**PROBLEM**
Filter the records below for the word "headphones". Copy each line that holds it.

START MATERIALS PROVIDED

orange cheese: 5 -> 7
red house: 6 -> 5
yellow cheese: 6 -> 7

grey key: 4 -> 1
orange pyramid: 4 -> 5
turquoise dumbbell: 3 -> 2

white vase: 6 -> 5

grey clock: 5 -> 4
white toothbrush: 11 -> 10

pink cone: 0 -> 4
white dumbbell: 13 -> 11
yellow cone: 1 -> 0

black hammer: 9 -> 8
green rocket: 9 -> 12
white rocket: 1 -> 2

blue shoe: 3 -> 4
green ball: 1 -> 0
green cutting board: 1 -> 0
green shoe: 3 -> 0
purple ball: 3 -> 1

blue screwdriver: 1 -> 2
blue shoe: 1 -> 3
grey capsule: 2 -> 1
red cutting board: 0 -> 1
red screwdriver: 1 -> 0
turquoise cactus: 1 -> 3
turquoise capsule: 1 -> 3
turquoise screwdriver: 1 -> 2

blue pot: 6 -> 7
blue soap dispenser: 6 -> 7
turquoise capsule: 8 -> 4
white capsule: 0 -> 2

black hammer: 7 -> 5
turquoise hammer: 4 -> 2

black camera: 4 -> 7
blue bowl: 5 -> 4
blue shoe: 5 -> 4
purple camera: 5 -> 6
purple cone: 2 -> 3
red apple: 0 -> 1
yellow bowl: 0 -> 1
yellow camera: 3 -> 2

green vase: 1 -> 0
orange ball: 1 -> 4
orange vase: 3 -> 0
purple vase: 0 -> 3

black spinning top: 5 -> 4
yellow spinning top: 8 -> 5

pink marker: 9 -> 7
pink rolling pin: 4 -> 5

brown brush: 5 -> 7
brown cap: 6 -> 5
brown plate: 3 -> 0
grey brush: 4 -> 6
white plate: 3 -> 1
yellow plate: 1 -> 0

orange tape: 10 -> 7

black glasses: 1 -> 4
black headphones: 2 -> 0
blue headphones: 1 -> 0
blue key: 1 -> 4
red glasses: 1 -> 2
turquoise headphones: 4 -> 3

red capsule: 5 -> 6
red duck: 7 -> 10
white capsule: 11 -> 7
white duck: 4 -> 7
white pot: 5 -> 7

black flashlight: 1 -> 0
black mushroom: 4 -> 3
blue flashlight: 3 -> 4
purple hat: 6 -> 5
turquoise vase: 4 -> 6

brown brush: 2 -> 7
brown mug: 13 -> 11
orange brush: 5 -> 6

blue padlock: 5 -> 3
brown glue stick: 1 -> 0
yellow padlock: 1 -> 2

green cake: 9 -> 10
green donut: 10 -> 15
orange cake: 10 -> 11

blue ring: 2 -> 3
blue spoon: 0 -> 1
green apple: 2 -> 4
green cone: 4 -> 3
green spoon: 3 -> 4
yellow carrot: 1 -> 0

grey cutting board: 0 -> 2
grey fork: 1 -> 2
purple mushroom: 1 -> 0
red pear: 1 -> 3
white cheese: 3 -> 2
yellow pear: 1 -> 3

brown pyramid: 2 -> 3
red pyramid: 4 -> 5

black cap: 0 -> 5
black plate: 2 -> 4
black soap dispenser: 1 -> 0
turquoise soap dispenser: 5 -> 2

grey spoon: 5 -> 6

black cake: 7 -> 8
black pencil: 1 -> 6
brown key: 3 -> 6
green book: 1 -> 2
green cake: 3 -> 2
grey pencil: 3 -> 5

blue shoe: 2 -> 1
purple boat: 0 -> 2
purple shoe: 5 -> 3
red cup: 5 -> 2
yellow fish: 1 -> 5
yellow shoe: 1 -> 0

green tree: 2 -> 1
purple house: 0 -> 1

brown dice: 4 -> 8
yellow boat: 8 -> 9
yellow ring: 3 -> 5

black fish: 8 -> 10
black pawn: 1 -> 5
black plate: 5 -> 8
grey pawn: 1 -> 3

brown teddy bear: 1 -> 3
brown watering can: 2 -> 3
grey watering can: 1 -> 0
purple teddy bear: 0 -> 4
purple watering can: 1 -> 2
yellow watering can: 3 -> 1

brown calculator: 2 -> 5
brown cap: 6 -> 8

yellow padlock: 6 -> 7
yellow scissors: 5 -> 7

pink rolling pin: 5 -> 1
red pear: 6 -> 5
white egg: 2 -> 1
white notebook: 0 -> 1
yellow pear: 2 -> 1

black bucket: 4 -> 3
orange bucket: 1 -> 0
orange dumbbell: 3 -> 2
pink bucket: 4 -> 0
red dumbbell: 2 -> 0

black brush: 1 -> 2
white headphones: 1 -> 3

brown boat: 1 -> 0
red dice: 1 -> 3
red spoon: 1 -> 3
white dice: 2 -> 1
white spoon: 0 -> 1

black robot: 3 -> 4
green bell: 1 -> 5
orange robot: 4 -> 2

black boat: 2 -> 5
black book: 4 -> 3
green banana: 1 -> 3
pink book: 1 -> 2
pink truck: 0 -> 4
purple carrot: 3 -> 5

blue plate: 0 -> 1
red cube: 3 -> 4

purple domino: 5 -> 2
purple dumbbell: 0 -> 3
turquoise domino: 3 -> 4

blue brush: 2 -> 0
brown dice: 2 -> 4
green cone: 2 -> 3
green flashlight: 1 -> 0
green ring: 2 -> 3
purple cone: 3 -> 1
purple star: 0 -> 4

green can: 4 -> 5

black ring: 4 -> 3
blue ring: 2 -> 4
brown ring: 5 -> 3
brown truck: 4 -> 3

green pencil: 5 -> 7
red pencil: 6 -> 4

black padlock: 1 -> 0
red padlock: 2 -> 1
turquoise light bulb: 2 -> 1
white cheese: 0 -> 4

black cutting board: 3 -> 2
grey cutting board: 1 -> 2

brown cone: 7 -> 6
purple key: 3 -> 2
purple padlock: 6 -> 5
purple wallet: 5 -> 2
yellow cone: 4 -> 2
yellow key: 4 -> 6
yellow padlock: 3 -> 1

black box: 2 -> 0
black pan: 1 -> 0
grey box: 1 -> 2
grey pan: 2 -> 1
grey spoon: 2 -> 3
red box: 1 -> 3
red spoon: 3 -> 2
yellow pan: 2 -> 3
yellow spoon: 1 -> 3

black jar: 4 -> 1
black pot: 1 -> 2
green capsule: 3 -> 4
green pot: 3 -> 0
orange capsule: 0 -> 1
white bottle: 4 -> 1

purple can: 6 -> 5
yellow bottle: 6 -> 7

END MATERIALS PROVIDED

**RESPONSE**
black headphones: 2 -> 0
blue headphones: 1 -> 0
turquoise headphones: 4 -> 3
white headphones: 1 -> 3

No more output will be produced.